Colored object listings:
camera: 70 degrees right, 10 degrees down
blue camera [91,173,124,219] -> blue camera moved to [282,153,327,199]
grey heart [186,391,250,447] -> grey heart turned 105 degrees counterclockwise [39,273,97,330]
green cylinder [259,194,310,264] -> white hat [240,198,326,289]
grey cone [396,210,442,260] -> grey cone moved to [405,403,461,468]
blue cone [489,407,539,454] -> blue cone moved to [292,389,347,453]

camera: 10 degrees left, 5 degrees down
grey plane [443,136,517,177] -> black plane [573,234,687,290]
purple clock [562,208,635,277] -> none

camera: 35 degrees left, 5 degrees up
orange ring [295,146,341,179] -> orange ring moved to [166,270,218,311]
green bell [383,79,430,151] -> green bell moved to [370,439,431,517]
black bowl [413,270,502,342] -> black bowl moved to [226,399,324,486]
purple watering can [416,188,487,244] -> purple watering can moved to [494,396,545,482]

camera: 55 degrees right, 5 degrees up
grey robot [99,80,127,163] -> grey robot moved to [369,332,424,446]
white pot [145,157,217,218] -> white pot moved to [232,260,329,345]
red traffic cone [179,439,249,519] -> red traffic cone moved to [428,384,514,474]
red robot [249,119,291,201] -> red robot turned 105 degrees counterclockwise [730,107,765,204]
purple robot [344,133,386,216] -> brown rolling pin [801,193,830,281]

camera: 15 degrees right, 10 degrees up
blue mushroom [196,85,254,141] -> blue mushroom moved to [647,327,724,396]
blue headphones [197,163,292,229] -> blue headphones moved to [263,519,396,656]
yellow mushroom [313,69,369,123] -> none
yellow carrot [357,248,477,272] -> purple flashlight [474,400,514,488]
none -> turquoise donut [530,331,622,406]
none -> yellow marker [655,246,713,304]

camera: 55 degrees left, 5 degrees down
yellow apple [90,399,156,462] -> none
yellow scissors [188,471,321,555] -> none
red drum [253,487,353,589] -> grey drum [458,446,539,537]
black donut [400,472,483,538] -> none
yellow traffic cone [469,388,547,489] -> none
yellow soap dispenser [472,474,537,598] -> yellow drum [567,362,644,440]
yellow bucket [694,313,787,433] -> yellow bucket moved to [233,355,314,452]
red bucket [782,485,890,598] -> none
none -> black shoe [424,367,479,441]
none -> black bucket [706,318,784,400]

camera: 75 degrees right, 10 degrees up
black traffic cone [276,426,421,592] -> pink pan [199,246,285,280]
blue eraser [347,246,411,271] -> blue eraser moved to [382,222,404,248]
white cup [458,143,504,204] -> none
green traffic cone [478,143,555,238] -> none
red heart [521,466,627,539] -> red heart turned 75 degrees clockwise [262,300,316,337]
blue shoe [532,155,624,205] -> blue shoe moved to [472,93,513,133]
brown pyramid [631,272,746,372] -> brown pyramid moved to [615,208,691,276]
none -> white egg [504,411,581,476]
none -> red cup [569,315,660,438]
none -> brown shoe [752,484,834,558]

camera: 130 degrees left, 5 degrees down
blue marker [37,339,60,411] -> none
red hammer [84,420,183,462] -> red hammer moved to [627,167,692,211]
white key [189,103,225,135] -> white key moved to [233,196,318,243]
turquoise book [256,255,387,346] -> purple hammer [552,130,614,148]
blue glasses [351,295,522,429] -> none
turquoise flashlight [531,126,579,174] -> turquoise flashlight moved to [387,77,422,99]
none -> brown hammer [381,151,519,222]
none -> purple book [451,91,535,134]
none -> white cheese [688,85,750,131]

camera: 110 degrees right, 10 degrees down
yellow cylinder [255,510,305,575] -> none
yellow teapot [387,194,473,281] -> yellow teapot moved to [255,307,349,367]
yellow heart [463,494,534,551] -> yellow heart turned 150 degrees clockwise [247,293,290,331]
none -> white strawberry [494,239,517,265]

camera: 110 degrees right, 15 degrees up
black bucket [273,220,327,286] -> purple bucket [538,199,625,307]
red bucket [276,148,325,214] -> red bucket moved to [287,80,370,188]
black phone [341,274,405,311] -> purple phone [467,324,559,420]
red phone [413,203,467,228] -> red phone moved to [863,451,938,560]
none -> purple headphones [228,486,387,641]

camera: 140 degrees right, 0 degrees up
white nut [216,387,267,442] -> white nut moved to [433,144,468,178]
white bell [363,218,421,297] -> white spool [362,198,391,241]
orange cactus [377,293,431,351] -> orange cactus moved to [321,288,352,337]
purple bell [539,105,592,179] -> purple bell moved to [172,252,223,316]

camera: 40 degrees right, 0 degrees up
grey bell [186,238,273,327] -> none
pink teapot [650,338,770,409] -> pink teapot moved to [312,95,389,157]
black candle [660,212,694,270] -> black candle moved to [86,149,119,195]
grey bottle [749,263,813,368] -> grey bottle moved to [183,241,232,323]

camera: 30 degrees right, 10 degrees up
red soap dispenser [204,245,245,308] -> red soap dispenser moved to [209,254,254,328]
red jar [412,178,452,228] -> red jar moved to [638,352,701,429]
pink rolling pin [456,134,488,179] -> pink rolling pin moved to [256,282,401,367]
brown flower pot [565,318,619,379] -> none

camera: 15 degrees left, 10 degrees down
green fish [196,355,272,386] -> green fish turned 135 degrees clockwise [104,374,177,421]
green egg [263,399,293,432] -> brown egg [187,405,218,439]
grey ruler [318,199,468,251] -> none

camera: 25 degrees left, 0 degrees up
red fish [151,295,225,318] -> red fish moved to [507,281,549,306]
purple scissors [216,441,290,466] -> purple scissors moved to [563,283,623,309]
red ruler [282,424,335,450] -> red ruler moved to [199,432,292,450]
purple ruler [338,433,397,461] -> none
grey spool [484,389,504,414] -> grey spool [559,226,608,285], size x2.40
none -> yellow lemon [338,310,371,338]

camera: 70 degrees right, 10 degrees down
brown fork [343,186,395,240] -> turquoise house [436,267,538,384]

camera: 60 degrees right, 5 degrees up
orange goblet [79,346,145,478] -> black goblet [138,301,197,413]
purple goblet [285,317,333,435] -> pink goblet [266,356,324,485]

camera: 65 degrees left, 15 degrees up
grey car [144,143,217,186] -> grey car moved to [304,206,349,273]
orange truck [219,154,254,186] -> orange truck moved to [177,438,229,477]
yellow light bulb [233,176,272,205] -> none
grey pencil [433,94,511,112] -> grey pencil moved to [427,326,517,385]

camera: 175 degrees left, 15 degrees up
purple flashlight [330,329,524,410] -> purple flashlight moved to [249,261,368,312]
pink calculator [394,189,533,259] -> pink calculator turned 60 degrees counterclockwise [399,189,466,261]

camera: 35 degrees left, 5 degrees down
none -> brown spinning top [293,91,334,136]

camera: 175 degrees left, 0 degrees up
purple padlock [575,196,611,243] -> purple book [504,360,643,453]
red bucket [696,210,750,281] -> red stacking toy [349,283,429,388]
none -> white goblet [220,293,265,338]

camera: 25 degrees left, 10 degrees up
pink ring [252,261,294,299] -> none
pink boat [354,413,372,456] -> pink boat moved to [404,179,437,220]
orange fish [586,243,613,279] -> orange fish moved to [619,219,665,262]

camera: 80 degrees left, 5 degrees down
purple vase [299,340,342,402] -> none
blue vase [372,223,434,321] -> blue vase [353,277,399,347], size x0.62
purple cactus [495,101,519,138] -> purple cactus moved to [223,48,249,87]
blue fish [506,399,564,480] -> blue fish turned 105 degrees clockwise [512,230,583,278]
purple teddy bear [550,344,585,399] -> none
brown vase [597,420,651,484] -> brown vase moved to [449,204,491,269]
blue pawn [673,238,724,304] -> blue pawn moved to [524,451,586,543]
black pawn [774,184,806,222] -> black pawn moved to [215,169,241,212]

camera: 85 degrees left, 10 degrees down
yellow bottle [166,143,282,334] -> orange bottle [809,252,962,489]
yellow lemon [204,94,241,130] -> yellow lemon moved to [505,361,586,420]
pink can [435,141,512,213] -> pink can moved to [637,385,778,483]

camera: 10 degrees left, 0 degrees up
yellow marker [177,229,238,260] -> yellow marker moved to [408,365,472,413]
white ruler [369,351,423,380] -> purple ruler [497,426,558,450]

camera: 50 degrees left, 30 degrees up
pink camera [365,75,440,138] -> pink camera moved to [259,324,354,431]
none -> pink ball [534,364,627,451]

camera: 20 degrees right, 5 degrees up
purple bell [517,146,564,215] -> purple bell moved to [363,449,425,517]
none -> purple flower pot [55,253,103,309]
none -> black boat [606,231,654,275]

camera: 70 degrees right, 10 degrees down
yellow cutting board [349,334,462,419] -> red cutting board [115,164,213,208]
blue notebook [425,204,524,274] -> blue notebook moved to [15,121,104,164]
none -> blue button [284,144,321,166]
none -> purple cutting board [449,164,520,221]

Work instruction: Please transcribe only the lines in the records above running from the line that has "none -> brown shoe [752,484,834,558]" through the line that has "camera: 30 degrees right, 10 degrees up", both included, exactly as they appear.

Result of the task:
none -> brown shoe [752,484,834,558]

camera: 130 degrees left, 5 degrees down
blue marker [37,339,60,411] -> none
red hammer [84,420,183,462] -> red hammer moved to [627,167,692,211]
white key [189,103,225,135] -> white key moved to [233,196,318,243]
turquoise book [256,255,387,346] -> purple hammer [552,130,614,148]
blue glasses [351,295,522,429] -> none
turquoise flashlight [531,126,579,174] -> turquoise flashlight moved to [387,77,422,99]
none -> brown hammer [381,151,519,222]
none -> purple book [451,91,535,134]
none -> white cheese [688,85,750,131]

camera: 110 degrees right, 10 degrees down
yellow cylinder [255,510,305,575] -> none
yellow teapot [387,194,473,281] -> yellow teapot moved to [255,307,349,367]
yellow heart [463,494,534,551] -> yellow heart turned 150 degrees clockwise [247,293,290,331]
none -> white strawberry [494,239,517,265]

camera: 110 degrees right, 15 degrees up
black bucket [273,220,327,286] -> purple bucket [538,199,625,307]
red bucket [276,148,325,214] -> red bucket moved to [287,80,370,188]
black phone [341,274,405,311] -> purple phone [467,324,559,420]
red phone [413,203,467,228] -> red phone moved to [863,451,938,560]
none -> purple headphones [228,486,387,641]

camera: 140 degrees right, 0 degrees up
white nut [216,387,267,442] -> white nut moved to [433,144,468,178]
white bell [363,218,421,297] -> white spool [362,198,391,241]
orange cactus [377,293,431,351] -> orange cactus moved to [321,288,352,337]
purple bell [539,105,592,179] -> purple bell moved to [172,252,223,316]

camera: 40 degrees right, 0 degrees up
grey bell [186,238,273,327] -> none
pink teapot [650,338,770,409] -> pink teapot moved to [312,95,389,157]
black candle [660,212,694,270] -> black candle moved to [86,149,119,195]
grey bottle [749,263,813,368] -> grey bottle moved to [183,241,232,323]

camera: 30 degrees right, 10 degrees up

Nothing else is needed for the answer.